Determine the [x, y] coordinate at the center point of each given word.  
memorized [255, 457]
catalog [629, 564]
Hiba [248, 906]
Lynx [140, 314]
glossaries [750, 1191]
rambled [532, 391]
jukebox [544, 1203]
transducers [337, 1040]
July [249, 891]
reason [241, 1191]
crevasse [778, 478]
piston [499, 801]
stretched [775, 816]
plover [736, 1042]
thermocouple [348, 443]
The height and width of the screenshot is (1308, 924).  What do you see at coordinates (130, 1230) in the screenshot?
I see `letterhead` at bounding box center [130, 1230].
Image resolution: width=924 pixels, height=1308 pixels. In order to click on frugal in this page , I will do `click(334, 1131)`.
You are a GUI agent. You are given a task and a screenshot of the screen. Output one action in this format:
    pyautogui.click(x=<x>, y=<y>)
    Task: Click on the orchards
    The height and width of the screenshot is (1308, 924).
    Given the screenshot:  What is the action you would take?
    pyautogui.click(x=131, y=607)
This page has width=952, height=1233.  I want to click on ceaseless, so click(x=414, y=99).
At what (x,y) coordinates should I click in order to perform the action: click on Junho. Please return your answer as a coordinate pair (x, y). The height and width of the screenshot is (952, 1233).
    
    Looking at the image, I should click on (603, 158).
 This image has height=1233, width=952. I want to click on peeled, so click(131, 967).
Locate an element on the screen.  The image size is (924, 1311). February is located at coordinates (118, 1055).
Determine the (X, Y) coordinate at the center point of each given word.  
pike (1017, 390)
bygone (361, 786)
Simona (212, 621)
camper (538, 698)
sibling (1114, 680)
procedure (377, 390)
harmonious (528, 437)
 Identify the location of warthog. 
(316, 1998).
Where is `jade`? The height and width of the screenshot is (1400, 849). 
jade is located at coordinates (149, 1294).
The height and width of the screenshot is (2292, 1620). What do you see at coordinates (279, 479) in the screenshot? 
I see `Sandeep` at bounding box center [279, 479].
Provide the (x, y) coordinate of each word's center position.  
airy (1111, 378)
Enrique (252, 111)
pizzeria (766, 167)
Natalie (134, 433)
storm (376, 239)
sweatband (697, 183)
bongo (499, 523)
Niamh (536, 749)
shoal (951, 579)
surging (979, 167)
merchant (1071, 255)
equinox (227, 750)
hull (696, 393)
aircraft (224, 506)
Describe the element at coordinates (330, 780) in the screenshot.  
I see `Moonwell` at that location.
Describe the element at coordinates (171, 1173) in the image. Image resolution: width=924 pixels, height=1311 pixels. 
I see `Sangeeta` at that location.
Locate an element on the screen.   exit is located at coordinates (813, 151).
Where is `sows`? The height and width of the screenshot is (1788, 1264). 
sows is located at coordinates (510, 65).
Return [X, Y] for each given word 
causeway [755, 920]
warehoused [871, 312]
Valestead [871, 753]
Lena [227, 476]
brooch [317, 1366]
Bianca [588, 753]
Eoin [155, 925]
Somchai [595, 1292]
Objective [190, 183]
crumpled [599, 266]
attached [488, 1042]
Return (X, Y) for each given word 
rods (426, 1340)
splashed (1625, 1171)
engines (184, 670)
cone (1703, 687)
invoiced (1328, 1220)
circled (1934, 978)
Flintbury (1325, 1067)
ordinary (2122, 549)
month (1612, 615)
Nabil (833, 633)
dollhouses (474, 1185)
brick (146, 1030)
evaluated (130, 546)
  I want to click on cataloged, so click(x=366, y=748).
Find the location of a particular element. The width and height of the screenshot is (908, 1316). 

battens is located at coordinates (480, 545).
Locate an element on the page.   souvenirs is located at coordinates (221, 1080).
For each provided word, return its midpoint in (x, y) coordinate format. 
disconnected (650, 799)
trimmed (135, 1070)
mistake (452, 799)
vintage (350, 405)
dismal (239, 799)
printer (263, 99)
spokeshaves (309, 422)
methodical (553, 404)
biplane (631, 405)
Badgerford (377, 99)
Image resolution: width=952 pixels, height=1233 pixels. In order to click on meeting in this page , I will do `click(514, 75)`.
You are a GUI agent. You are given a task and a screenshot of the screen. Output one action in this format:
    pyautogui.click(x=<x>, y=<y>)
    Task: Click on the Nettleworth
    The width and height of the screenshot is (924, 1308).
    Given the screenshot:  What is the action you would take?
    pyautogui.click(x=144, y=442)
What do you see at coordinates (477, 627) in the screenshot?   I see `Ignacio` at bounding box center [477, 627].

Yazılı Talimat
Yukarıdaki kayıtlarda "Hiba [248, 906]" ifadesini içeren satırdan başlayıp "This image has" ifadesini içeren satıra kadar uzanan satırları, her iki uçtaki satır da dahil olmak üzere, hiçbir değişiklik yapmadan yeniden yazın. Bu aralığın dışındaki satırları eklemeyin.

Göreve Yanıt
Hiba [248, 906]
Lynx [140, 314]
glossaries [750, 1191]
rambled [532, 391]
jukebox [544, 1203]
transducers [337, 1040]
July [249, 891]
reason [241, 1191]
crevasse [778, 478]
piston [499, 801]
stretched [775, 816]
plover [736, 1042]
thermocouple [348, 443]
The height and width of the screenshot is (1308, 924).  What do you see at coordinates (130, 1230) in the screenshot?
I see `letterhead` at bounding box center [130, 1230].
Image resolution: width=924 pixels, height=1308 pixels. In order to click on frugal in this page , I will do `click(334, 1131)`.
You are a GUI agent. You are given a task and a screenshot of the screen. Output one action in this format:
    pyautogui.click(x=<x>, y=<y>)
    Task: Click on the orchards
    The height and width of the screenshot is (1308, 924).
    Given the screenshot:  What is the action you would take?
    pyautogui.click(x=131, y=607)
This page has width=952, height=1233.  I want to click on ceaseless, so click(x=414, y=99).
At what (x,y) coordinates should I click in order to perform the action: click on Junho. Please return your answer as a coordinate pair (x, y). The height and width of the screenshot is (952, 1233).
    
    Looking at the image, I should click on (603, 158).
 This image has height=1233, width=952. I want to click on peeled, so click(131, 967).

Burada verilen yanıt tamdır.